### SUPPLIED RECORDS ###
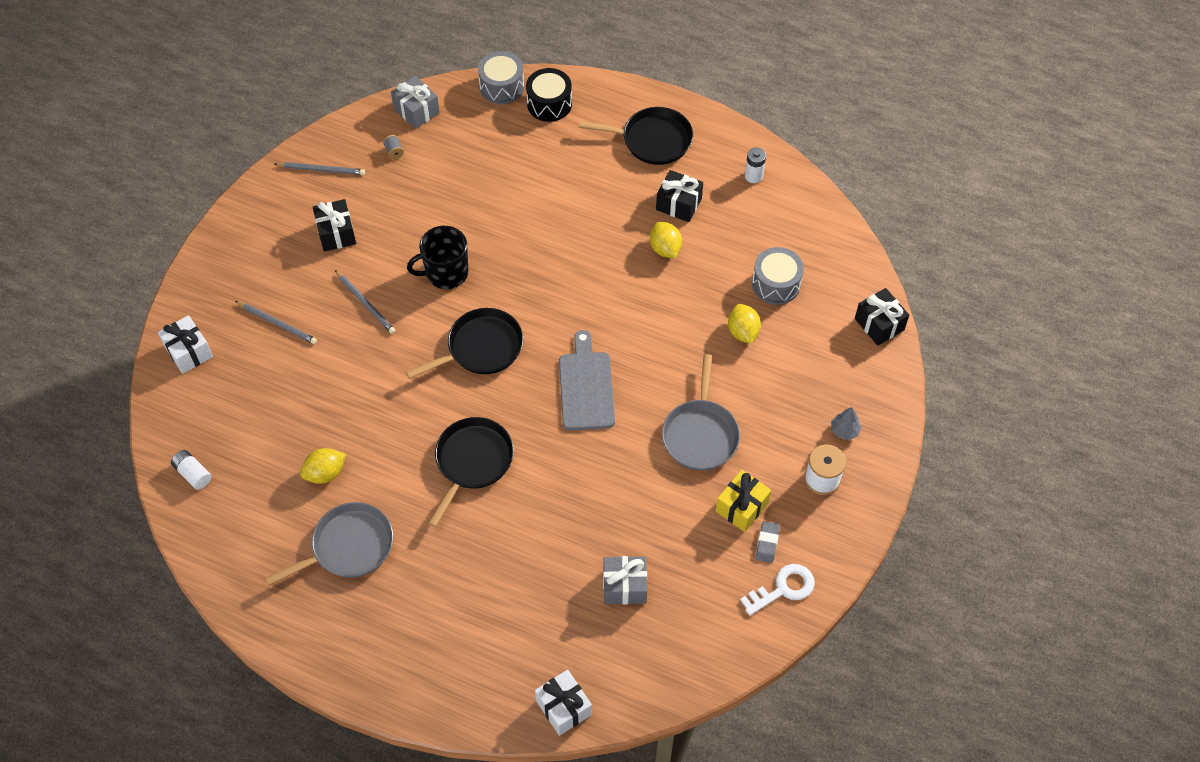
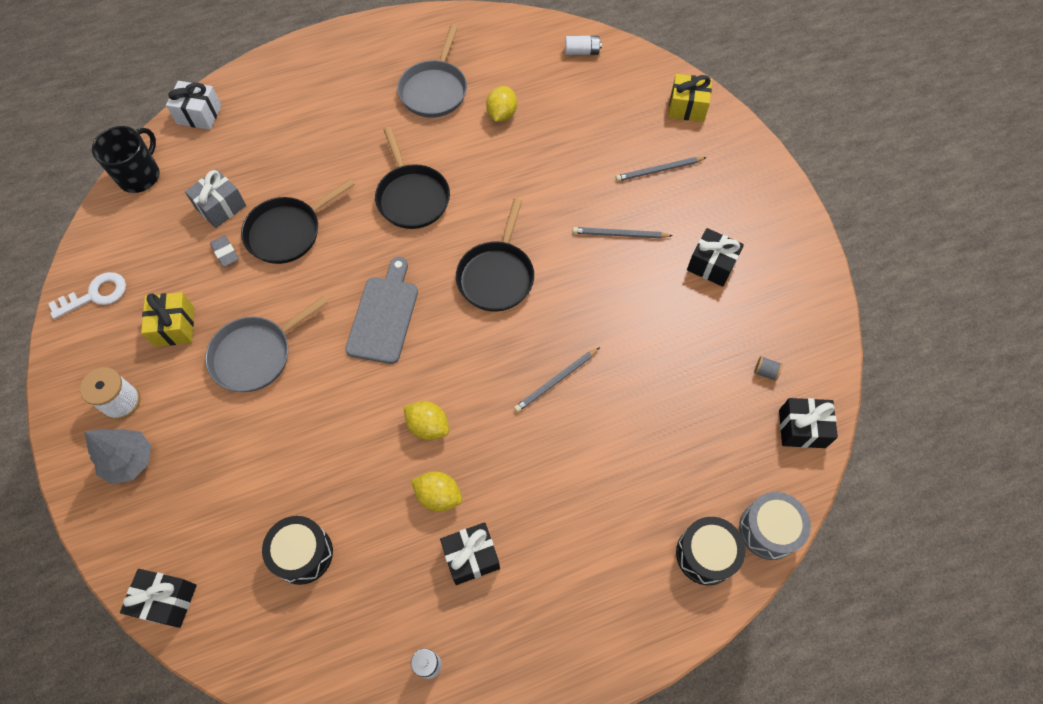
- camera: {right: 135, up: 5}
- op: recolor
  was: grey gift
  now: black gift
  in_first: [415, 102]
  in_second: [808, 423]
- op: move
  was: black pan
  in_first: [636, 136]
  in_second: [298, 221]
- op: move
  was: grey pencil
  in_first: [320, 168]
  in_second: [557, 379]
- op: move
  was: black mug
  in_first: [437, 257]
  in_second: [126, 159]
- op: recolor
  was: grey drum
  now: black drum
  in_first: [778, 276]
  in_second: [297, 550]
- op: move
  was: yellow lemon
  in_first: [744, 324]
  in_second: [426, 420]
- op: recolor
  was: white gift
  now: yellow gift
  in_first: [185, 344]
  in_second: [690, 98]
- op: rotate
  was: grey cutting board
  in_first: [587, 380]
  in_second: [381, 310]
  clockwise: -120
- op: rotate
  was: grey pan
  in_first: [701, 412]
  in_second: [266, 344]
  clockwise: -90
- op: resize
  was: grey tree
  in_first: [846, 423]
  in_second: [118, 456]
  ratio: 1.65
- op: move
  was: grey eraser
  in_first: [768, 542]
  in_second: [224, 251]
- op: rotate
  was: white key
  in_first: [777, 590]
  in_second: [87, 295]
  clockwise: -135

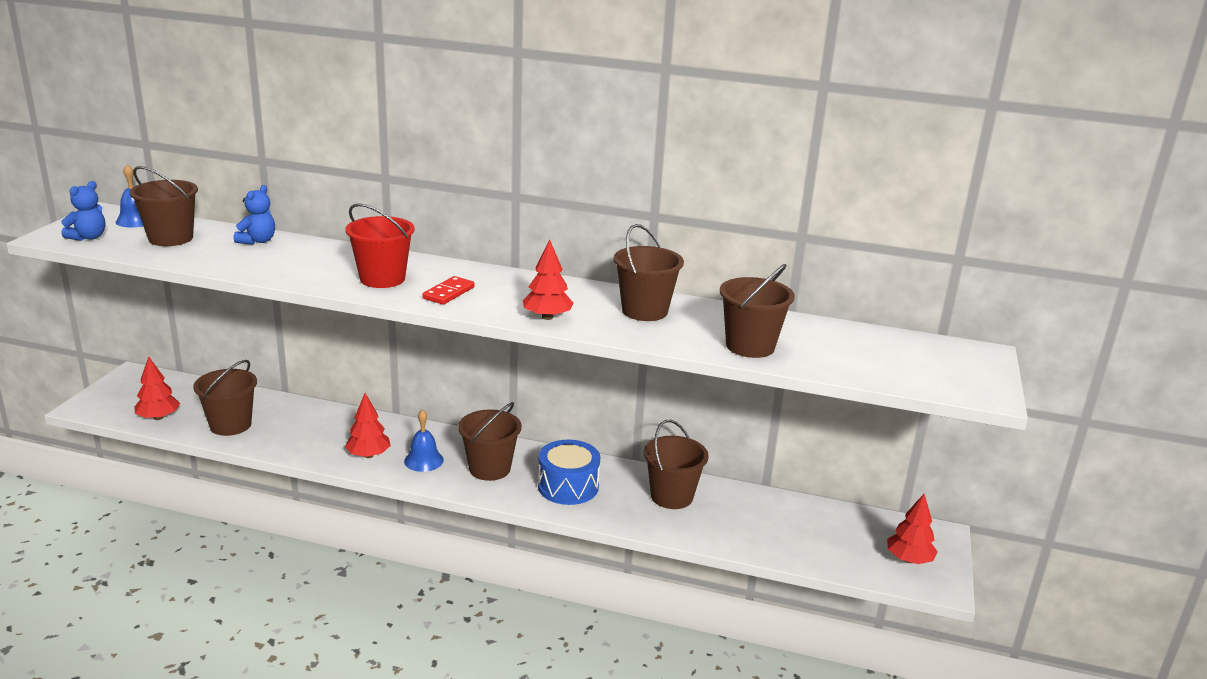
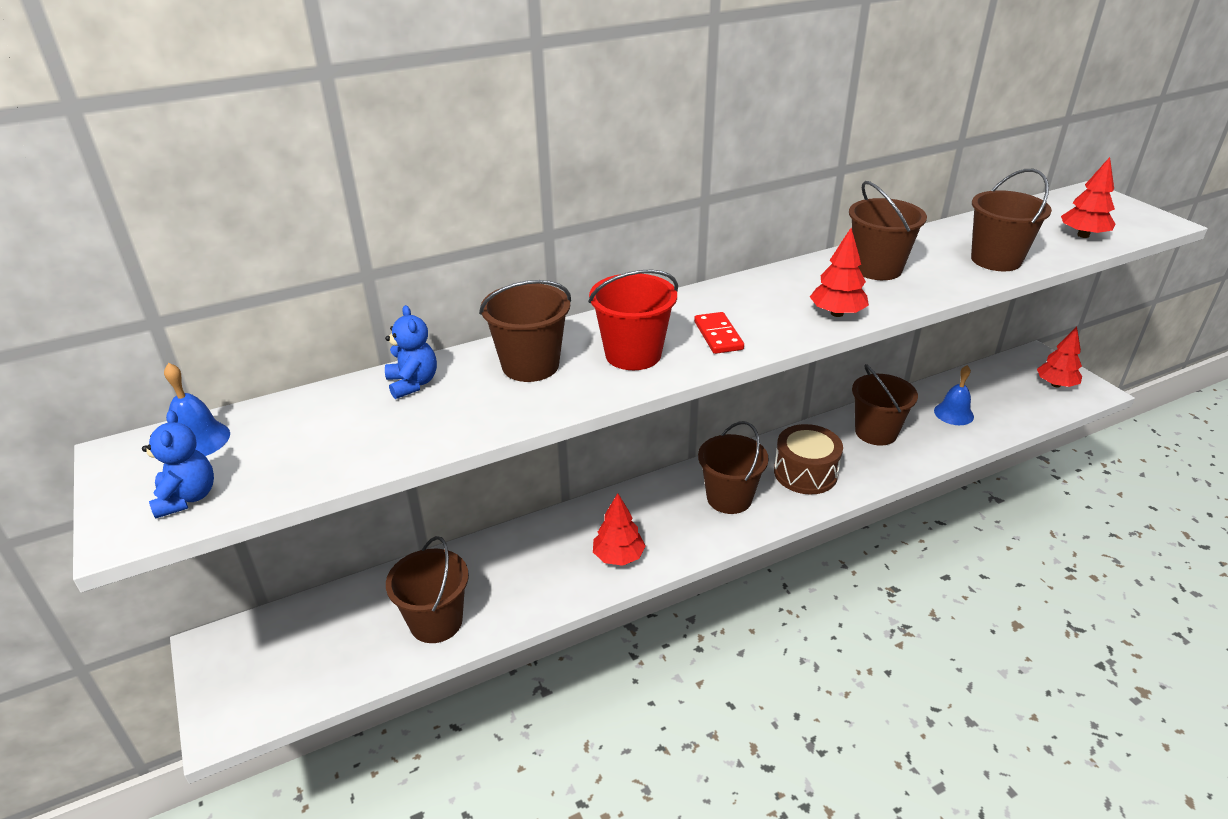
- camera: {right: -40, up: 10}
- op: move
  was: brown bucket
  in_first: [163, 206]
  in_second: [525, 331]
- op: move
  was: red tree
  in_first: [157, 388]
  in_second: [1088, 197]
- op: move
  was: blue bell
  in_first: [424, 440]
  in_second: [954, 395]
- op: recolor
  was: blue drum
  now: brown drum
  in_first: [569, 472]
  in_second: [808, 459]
###
_WORK INSTRUCTIONS_: Copy each line from the records above that includes the string "black".

_RESPONSE FOR THIS EXERCISE_:
  now: black gift
  was: black pan
  was: black mug
  now: black drum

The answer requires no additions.